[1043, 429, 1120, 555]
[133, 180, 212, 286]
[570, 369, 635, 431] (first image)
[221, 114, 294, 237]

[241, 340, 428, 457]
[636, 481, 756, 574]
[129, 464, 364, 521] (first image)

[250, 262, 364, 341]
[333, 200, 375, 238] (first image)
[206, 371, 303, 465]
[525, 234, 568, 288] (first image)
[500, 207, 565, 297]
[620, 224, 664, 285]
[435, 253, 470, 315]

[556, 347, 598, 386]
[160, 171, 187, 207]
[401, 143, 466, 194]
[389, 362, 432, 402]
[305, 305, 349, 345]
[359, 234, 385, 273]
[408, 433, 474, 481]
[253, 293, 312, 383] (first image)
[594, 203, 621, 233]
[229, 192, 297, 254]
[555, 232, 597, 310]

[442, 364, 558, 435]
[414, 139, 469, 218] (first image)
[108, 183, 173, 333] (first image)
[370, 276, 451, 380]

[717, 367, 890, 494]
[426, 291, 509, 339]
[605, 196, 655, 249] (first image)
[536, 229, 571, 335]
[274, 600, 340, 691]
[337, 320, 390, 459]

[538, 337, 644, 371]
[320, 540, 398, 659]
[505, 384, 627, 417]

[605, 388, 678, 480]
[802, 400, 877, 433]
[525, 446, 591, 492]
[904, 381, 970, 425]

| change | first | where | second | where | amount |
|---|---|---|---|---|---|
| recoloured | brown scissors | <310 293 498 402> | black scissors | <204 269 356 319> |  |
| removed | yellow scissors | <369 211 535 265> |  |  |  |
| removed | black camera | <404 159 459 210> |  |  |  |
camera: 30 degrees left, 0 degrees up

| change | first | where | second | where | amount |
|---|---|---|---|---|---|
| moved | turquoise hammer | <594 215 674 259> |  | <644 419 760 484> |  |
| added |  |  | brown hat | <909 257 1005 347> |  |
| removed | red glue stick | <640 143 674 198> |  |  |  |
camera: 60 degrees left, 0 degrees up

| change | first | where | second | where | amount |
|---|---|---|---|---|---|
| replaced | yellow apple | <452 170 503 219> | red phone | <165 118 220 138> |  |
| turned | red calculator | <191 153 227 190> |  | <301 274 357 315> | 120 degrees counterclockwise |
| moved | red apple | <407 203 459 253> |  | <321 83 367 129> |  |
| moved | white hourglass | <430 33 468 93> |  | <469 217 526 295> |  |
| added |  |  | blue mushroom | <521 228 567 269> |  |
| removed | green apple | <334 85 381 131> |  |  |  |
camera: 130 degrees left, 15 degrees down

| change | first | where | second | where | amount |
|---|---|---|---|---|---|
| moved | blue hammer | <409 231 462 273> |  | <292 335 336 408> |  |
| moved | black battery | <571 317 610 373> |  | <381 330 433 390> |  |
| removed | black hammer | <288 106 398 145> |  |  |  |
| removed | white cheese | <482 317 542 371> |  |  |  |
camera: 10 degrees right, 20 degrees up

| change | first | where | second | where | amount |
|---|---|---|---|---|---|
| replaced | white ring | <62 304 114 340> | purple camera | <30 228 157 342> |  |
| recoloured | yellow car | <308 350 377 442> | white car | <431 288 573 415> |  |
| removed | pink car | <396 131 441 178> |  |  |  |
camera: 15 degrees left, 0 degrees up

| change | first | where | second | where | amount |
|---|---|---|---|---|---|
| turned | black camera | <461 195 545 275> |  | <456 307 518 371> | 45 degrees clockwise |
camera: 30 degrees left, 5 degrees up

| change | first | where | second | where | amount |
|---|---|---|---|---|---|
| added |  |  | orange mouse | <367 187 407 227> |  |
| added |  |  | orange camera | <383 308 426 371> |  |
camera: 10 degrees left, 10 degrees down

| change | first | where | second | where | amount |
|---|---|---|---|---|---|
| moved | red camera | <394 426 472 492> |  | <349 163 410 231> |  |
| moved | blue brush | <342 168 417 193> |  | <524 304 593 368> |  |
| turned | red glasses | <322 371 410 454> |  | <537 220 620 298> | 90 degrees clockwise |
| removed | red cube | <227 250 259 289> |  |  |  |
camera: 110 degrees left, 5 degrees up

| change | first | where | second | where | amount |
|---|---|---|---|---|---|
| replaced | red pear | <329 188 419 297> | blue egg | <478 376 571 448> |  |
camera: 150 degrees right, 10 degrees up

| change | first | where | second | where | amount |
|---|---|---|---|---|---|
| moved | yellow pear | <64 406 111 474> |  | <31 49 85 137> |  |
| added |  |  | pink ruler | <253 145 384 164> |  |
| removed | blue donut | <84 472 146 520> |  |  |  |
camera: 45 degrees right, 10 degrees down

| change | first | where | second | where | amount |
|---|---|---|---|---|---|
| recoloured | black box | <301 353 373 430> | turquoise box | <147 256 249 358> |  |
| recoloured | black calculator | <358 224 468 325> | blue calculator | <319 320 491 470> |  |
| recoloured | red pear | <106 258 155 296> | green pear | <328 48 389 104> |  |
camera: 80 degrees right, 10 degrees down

========================

Using the listing above, pick out each line that contains the word "brown", then copy it.

| recoloured | brown scissors | <310 293 498 402> | black scissors | <204 269 356 319> |  |
| added |  |  | brown hat | <909 257 1005 347> |  |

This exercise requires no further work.